● 課題
以下のすべての項目の各行を一字一句変えずに書き写す。画像は答えに含めない。

# # #

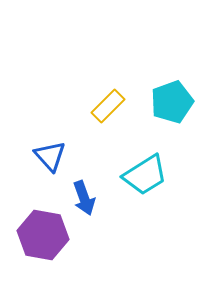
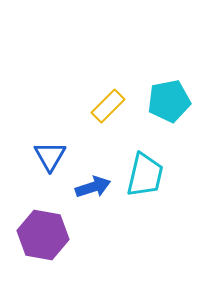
cyan pentagon: moved 3 px left, 1 px up; rotated 9 degrees clockwise
blue triangle: rotated 12 degrees clockwise
cyan trapezoid: rotated 45 degrees counterclockwise
blue arrow: moved 9 px right, 11 px up; rotated 88 degrees counterclockwise
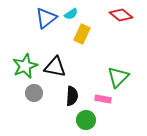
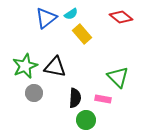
red diamond: moved 2 px down
yellow rectangle: rotated 66 degrees counterclockwise
green triangle: rotated 30 degrees counterclockwise
black semicircle: moved 3 px right, 2 px down
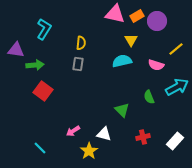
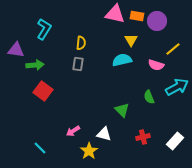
orange rectangle: rotated 40 degrees clockwise
yellow line: moved 3 px left
cyan semicircle: moved 1 px up
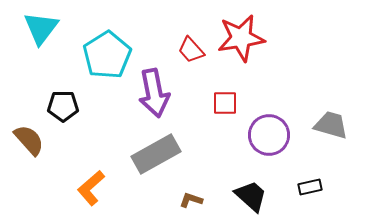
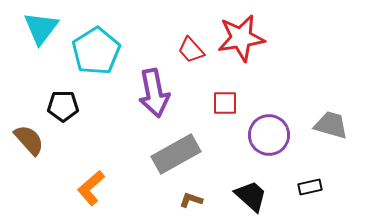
cyan pentagon: moved 11 px left, 4 px up
gray rectangle: moved 20 px right
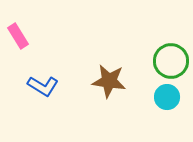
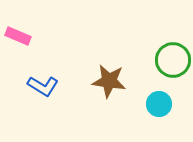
pink rectangle: rotated 35 degrees counterclockwise
green circle: moved 2 px right, 1 px up
cyan circle: moved 8 px left, 7 px down
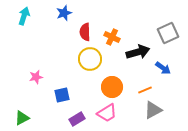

# # #

● 出力結果
cyan pentagon: moved 3 px left, 1 px up; rotated 9 degrees clockwise
blue triangle: rotated 12 degrees clockwise
cyan trapezoid: rotated 45 degrees counterclockwise
blue arrow: moved 9 px right, 11 px up; rotated 88 degrees counterclockwise
red diamond: moved 2 px down
yellow rectangle: rotated 66 degrees counterclockwise
green triangle: rotated 30 degrees counterclockwise
black semicircle: moved 3 px right, 2 px down
orange rectangle: rotated 40 degrees clockwise
yellow line: moved 3 px left
cyan semicircle: moved 1 px up
cyan pentagon: moved 11 px left, 4 px up
gray rectangle: moved 20 px right
pink rectangle: rotated 35 degrees counterclockwise
green circle: moved 2 px right, 1 px up
cyan circle: moved 8 px left, 7 px down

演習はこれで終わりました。